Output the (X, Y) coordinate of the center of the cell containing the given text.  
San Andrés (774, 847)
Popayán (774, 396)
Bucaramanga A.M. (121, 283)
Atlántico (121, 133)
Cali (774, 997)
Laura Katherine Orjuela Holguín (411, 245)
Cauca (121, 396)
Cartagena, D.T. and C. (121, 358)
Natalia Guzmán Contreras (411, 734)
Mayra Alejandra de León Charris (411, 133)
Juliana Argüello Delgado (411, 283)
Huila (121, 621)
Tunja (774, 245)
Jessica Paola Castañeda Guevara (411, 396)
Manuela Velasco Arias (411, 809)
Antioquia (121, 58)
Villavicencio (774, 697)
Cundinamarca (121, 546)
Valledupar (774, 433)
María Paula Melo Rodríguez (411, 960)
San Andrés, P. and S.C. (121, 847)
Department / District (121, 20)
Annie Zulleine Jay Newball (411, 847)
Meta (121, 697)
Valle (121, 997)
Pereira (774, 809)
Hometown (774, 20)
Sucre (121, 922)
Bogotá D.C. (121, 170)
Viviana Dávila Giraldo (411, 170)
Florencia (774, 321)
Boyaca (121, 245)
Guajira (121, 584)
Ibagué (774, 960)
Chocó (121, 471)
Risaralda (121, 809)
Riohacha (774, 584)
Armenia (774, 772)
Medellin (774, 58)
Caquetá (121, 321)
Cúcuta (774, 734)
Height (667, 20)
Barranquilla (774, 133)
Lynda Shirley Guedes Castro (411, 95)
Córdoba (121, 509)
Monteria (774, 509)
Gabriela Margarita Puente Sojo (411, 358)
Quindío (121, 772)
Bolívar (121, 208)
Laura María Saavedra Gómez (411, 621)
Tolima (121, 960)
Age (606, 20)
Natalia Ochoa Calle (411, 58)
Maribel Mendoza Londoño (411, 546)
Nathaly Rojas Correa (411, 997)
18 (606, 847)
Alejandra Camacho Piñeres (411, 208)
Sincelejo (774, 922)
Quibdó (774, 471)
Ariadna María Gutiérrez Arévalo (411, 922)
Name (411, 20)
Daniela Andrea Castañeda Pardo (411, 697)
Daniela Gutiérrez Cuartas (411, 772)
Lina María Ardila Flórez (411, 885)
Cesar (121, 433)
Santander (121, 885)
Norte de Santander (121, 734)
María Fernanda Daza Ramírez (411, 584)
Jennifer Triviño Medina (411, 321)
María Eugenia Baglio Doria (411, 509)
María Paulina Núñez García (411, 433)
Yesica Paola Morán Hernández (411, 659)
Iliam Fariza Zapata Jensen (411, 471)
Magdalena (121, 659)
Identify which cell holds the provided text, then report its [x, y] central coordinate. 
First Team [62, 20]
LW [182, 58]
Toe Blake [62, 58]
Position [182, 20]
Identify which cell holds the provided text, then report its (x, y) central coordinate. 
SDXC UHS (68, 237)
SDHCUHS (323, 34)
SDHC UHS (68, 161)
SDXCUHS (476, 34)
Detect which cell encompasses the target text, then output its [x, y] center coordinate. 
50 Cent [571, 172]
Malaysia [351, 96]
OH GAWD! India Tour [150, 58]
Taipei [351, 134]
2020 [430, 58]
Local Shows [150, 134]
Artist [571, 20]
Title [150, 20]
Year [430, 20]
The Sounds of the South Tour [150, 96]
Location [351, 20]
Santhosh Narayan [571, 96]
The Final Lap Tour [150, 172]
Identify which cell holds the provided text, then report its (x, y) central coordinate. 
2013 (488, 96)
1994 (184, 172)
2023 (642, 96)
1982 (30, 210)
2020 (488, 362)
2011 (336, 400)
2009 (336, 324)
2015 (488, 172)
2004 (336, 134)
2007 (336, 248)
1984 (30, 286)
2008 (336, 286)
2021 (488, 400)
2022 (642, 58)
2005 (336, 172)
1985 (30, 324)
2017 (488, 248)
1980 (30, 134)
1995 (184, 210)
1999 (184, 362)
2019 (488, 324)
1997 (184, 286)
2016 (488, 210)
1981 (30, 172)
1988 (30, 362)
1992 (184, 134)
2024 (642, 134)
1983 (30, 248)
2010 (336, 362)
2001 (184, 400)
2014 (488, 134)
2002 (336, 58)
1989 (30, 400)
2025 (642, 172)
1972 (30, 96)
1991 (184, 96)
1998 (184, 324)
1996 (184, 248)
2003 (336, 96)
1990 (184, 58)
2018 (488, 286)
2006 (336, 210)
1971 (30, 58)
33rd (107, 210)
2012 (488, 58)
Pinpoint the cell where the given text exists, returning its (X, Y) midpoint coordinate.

- - - - - - -

= Problem description =
Please extract every line of the listing above verbatim, from the first line to the last, without altering a single character.

= The completed task =
Output the (X, Y) coordinate of the center of the cell containing the given text.  
San Andrés (774, 847)
Popayán (774, 396)
Bucaramanga A.M. (121, 283)
Atlántico (121, 133)
Cali (774, 997)
Laura Katherine Orjuela Holguín (411, 245)
Cauca (121, 396)
Cartagena, D.T. and C. (121, 358)
Natalia Guzmán Contreras (411, 734)
Mayra Alejandra de León Charris (411, 133)
Juliana Argüello Delgado (411, 283)
Huila (121, 621)
Tunja (774, 245)
Jessica Paola Castañeda Guevara (411, 396)
Manuela Velasco Arias (411, 809)
Antioquia (121, 58)
Villavicencio (774, 697)
Cundinamarca (121, 546)
Valledupar (774, 433)
María Paula Melo Rodríguez (411, 960)
San Andrés, P. and S.C. (121, 847)
Department / District (121, 20)
Annie Zulleine Jay Newball (411, 847)
Meta (121, 697)
Valle (121, 997)
Pereira (774, 809)
Hometown (774, 20)
Sucre (121, 922)
Bogotá D.C. (121, 170)
Viviana Dávila Giraldo (411, 170)
Florencia (774, 321)
Boyaca (121, 245)
Guajira (121, 584)
Ibagué (774, 960)
Chocó (121, 471)
Risaralda (121, 809)
Riohacha (774, 584)
Armenia (774, 772)
Medellin (774, 58)
Caquetá (121, 321)
Cúcuta (774, 734)
Height (667, 20)
Barranquilla (774, 133)
Lynda Shirley Guedes Castro (411, 95)
Córdoba (121, 509)
Monteria (774, 509)
Gabriela Margarita Puente Sojo (411, 358)
Quindío (121, 772)
Bolívar (121, 208)
Laura María Saavedra Gómez (411, 621)
Tolima (121, 960)
Age (606, 20)
Natalia Ochoa Calle (411, 58)
Maribel Mendoza Londoño (411, 546)
Nathaly Rojas Correa (411, 997)
18 (606, 847)
Alejandra Camacho Piñeres (411, 208)
Sincelejo (774, 922)
Quibdó (774, 471)
Ariadna María Gutiérrez Arévalo (411, 922)
Name (411, 20)
Daniela Andrea Castañeda Pardo (411, 697)
Daniela Gutiérrez Cuartas (411, 772)
Lina María Ardila Flórez (411, 885)
Cesar (121, 433)
Santander (121, 885)
Norte de Santander (121, 734)
María Fernanda Daza Ramírez (411, 584)
Jennifer Triviño Medina (411, 321)
María Eugenia Baglio Doria (411, 509)
María Paulina Núñez García (411, 433)
Yesica Paola Morán Hernández (411, 659)
Iliam Fariza Zapata Jensen (411, 471)
Magdalena (121, 659)
Identify which cell holds the provided text, then report its [x, y] central coordinate. 
First Team [62, 20]
LW [182, 58]
Toe Blake [62, 58]
Position [182, 20]
Identify which cell holds the provided text, then report its (x, y) central coordinate. 
SDXC UHS (68, 237)
SDHCUHS (323, 34)
SDHC UHS (68, 161)
SDXCUHS (476, 34)
Detect which cell encompasses the target text, then output its [x, y] center coordinate. 
50 Cent [571, 172]
Malaysia [351, 96]
OH GAWD! India Tour [150, 58]
Taipei [351, 134]
2020 [430, 58]
Local Shows [150, 134]
Artist [571, 20]
Title [150, 20]
Year [430, 20]
The Sounds of the South Tour [150, 96]
Location [351, 20]
Santhosh Narayan [571, 96]
The Final Lap Tour [150, 172]
Identify which cell holds the provided text, then report its (x, y) central coordinate. 
2013 (488, 96)
1994 (184, 172)
2023 (642, 96)
1982 (30, 210)
2020 (488, 362)
2011 (336, 400)
2009 (336, 324)
2015 (488, 172)
2004 (336, 134)
2007 (336, 248)
1984 (30, 286)
2008 (336, 286)
2021 (488, 400)
2022 (642, 58)
2005 (336, 172)
1985 (30, 324)
2017 (488, 248)
1980 (30, 134)
1995 (184, 210)
1999 (184, 362)
2019 (488, 324)
1997 (184, 286)
2016 (488, 210)
1981 (30, 172)
1988 (30, 362)
1992 (184, 134)
2024 (642, 134)
1983 (30, 248)
2010 (336, 362)
2001 (184, 400)
2014 (488, 134)
2002 (336, 58)
1989 (30, 400)
2025 (642, 172)
1972 (30, 96)
1991 (184, 96)
1998 (184, 324)
1996 (184, 248)
2003 (336, 96)
1990 (184, 58)
2018 (488, 286)
2006 (336, 210)
1971 (30, 58)
33rd (107, 210)
2012 (488, 58)
Pinpoint the cell where the given text exists, returning its (X, Y) midpoint coordinate.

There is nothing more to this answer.